-------- DATA

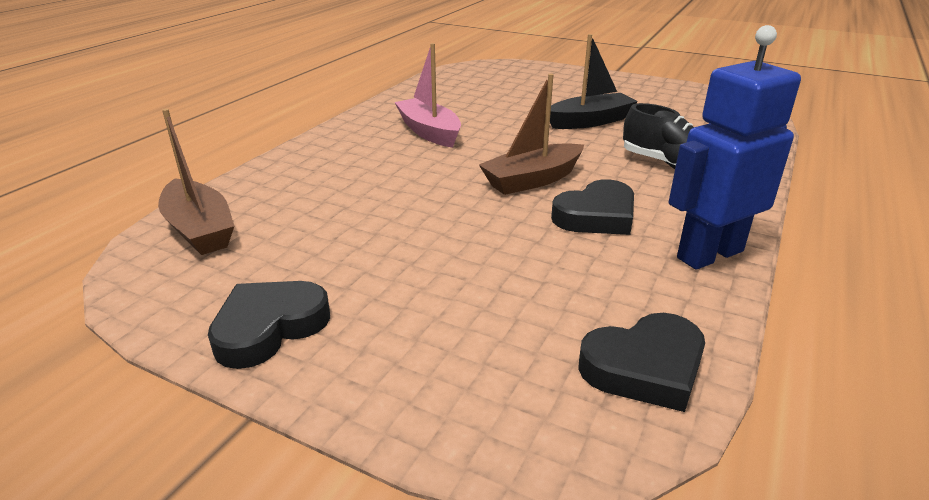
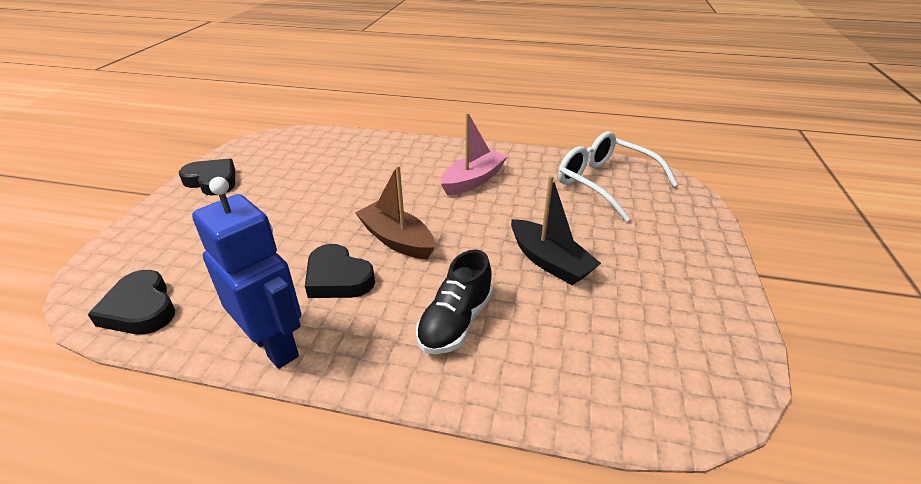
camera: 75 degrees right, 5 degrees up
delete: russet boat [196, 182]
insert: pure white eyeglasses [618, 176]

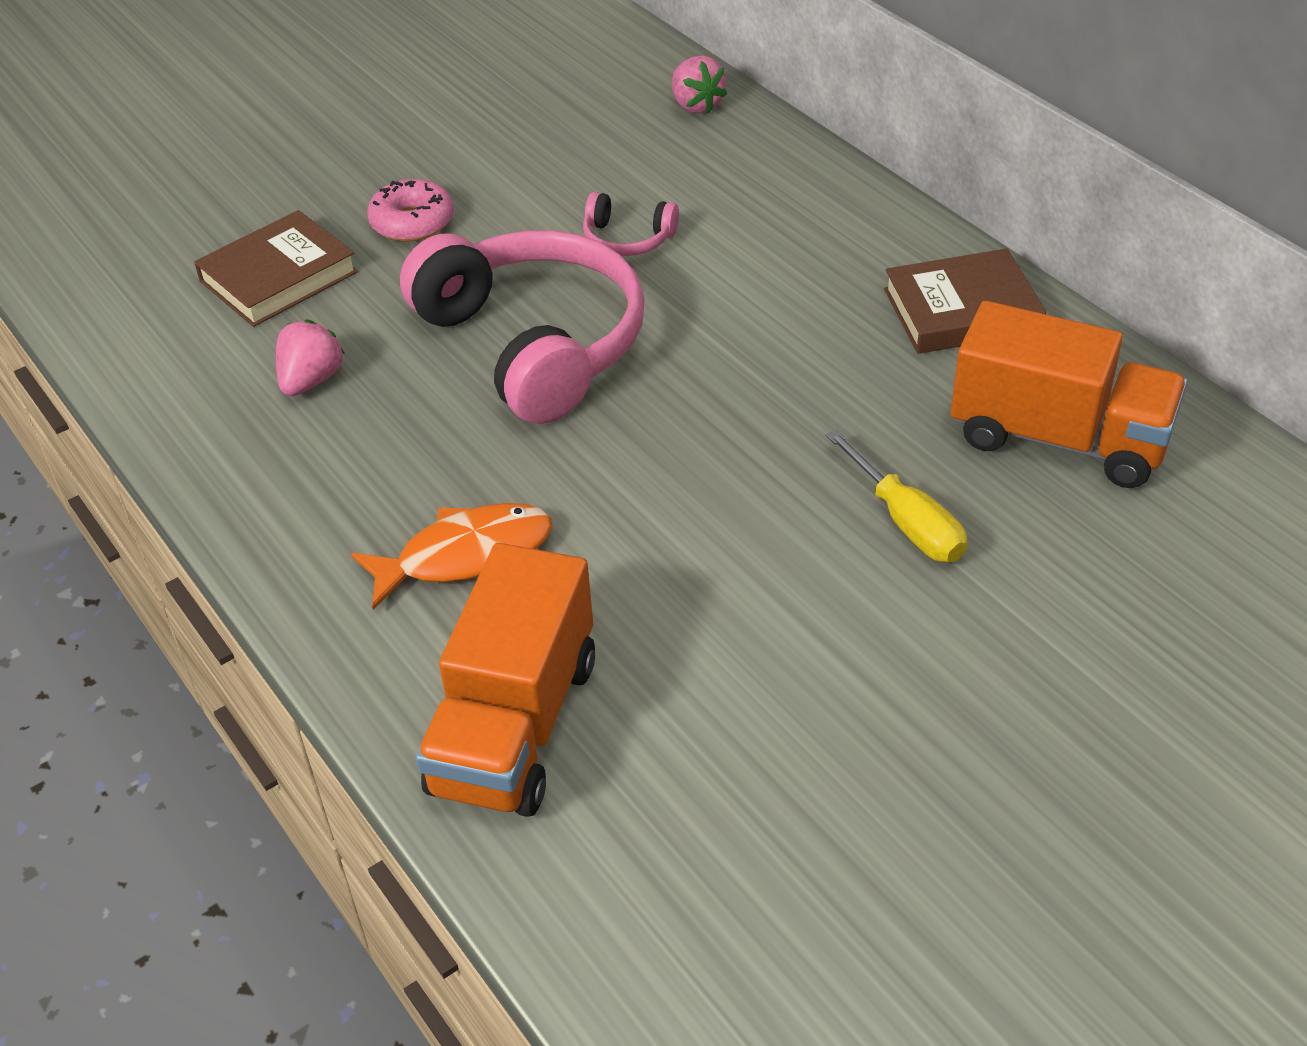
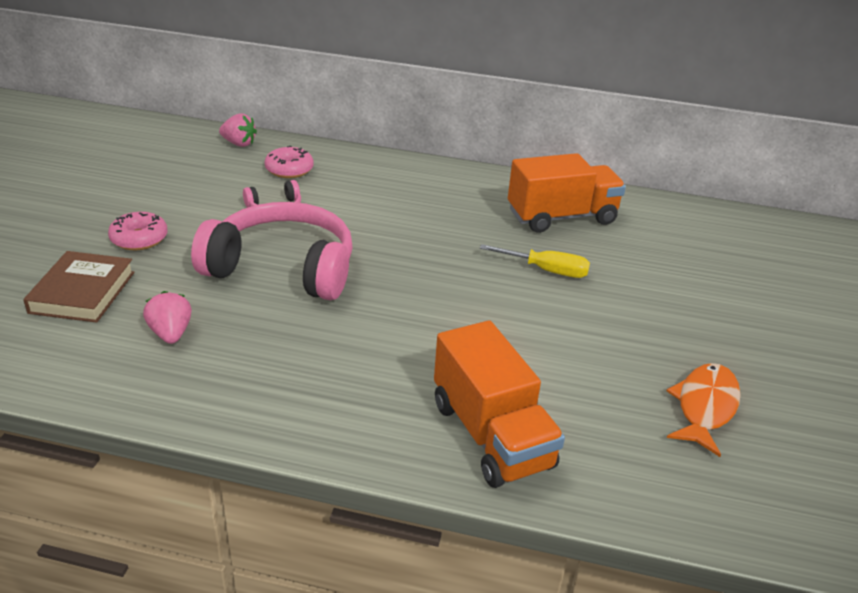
camera: 45 degrees left, 10 degrees down
delete: russet book [965, 301]
insert: pink doughnut [289, 162]
move: bright orange fish [451, 556] to [704, 410]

----------------

**WHAT YOU HAVE TO DO**
Retype the data word for word and keep the pictures out of it.

**TASK RESPONSE**
camera: 75 degrees right, 5 degrees up
delete: russet boat [196, 182]
insert: pure white eyeglasses [618, 176]

camera: 45 degrees left, 10 degrees down
delete: russet book [965, 301]
insert: pink doughnut [289, 162]
move: bright orange fish [451, 556] to [704, 410]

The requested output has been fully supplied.